Description of the task :: Print this span of the material below exactly: the line with "J1 pin 2: GND -> NET13", the line with "IC206 pin VIN: none -> +24V", and every line between them, but nothing else.

Source information ::
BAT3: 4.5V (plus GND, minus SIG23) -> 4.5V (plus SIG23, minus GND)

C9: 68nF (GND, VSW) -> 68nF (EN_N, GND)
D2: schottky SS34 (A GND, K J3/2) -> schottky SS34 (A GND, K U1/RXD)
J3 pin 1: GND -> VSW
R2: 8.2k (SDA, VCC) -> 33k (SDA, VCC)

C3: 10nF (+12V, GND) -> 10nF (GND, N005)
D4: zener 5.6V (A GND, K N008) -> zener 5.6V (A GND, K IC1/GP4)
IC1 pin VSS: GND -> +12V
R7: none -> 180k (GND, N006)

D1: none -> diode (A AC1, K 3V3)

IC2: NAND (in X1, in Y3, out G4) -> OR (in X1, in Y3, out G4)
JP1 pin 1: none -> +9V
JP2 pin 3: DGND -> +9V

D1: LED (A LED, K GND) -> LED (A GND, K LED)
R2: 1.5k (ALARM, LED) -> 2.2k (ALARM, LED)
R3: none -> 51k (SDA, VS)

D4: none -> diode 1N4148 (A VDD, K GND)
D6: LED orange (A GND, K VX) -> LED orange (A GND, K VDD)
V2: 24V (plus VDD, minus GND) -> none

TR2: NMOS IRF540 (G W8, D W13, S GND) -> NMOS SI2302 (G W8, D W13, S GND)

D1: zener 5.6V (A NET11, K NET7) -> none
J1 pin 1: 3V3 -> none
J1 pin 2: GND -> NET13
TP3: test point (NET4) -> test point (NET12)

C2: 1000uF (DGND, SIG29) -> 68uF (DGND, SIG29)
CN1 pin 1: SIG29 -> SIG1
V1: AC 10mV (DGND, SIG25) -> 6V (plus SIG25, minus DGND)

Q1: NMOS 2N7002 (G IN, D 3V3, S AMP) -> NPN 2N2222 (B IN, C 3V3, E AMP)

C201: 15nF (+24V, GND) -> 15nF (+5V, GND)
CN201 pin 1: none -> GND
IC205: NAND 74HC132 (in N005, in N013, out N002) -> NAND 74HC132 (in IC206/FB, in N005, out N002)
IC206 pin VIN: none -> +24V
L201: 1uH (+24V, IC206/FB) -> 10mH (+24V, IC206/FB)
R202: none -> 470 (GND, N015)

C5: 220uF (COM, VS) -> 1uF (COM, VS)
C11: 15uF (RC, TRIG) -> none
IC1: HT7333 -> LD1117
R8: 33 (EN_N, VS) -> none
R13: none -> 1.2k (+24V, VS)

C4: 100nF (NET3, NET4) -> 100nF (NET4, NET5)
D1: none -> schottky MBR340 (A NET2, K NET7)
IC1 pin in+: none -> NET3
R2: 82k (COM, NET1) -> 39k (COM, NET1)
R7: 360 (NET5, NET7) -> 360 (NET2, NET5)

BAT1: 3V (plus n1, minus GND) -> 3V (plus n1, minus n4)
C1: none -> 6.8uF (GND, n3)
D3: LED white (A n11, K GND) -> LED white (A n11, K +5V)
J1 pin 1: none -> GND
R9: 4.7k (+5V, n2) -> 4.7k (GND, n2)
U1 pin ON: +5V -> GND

Output of the exercise ::
J1 pin 2: GND -> NET13
TP3: test point (NET4) -> test point (NET12)

C2: 1000uF (DGND, SIG29) -> 68uF (DGND, SIG29)
CN1 pin 1: SIG29 -> SIG1
V1: AC 10mV (DGND, SIG25) -> 6V (plus SIG25, minus DGND)

Q1: NMOS 2N7002 (G IN, D 3V3, S AMP) -> NPN 2N2222 (B IN, C 3V3, E AMP)

C201: 15nF (+24V, GND) -> 15nF (+5V, GND)
CN201 pin 1: none -> GND
IC205: NAND 74HC132 (in N005, in N013, out N002) -> NAND 74HC132 (in IC206/FB, in N005, out N002)
IC206 pin VIN: none -> +24V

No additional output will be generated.